YOUR INSTRUCTIONS: Copying nothing before it, reproduce the line that holds "building: none -> [387,8,521,163]" and every line after it in the data, exactly.

(Image sets showing buildings)
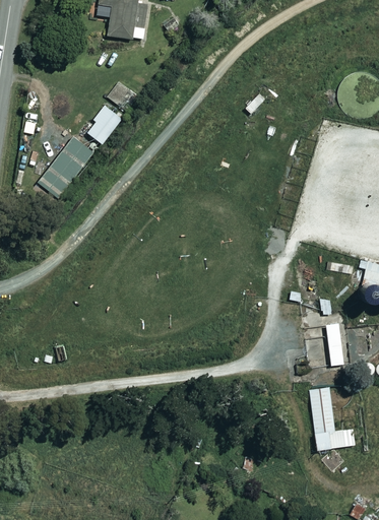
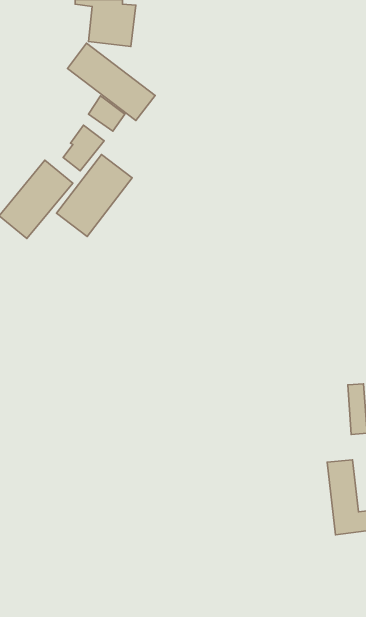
building: none -> [67,43,155,121]
building: none -> [57,154,132,237]

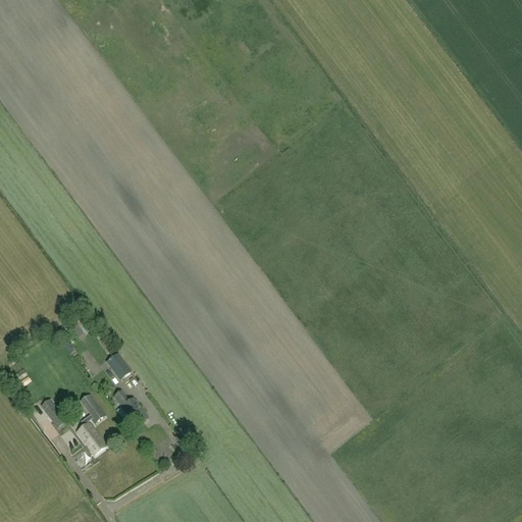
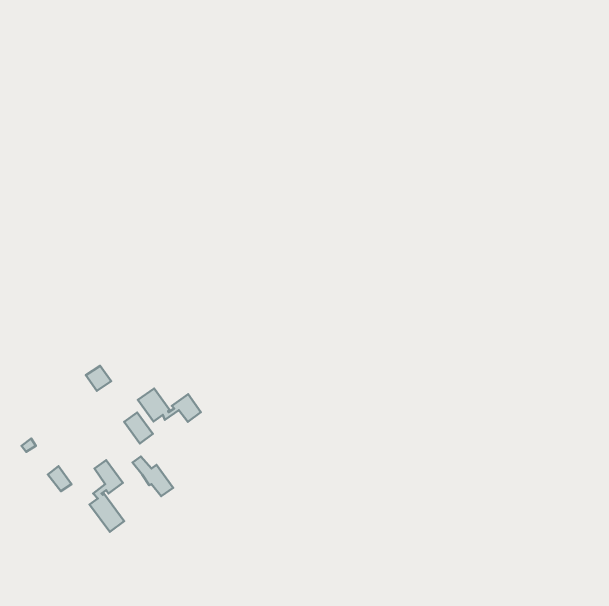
building: none -> [138,388,201,422]

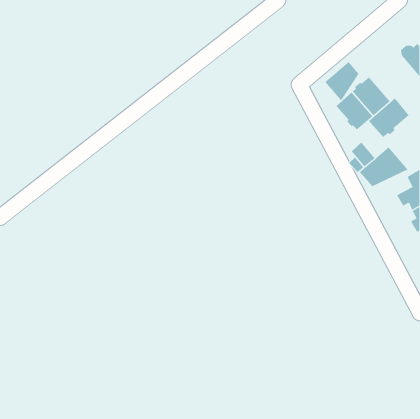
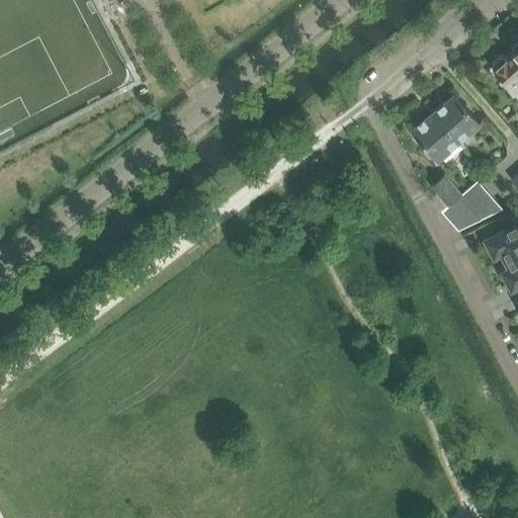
building: [324,61,359,101] -> none
building: [368,97,410,138] -> none

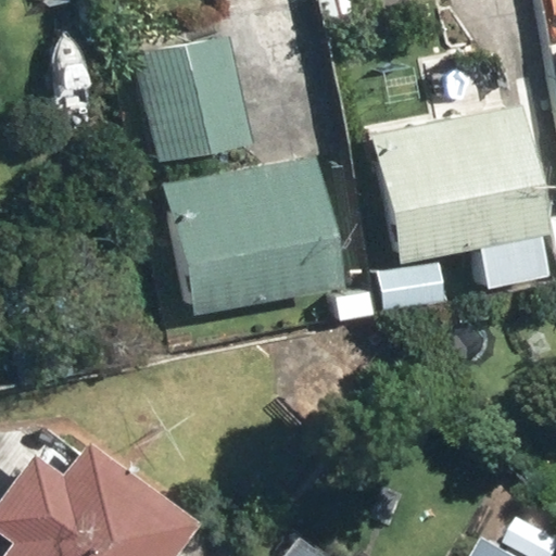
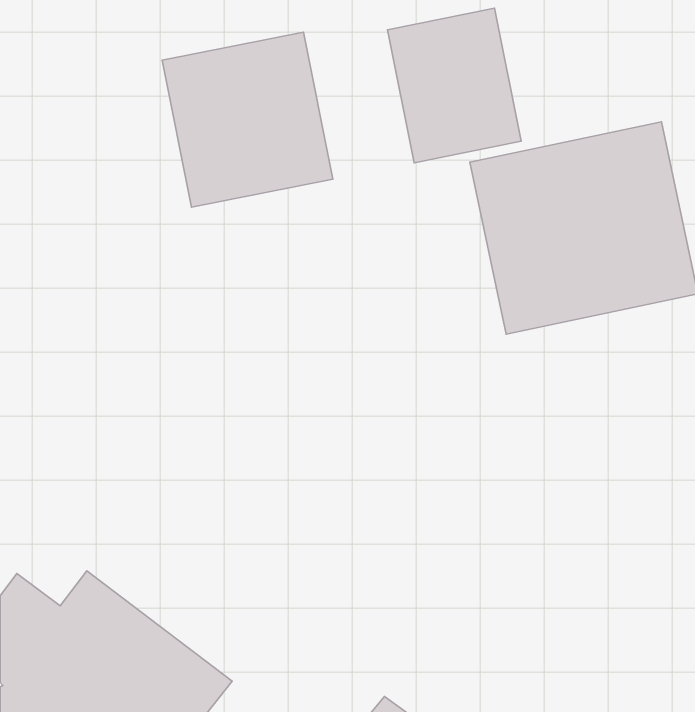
building: none -> [387,8,521,163]
building: [163,166,332,316] -> none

YOUR SOLUTION:
building: none -> [387,8,521,163]
building: [163,166,332,316] -> none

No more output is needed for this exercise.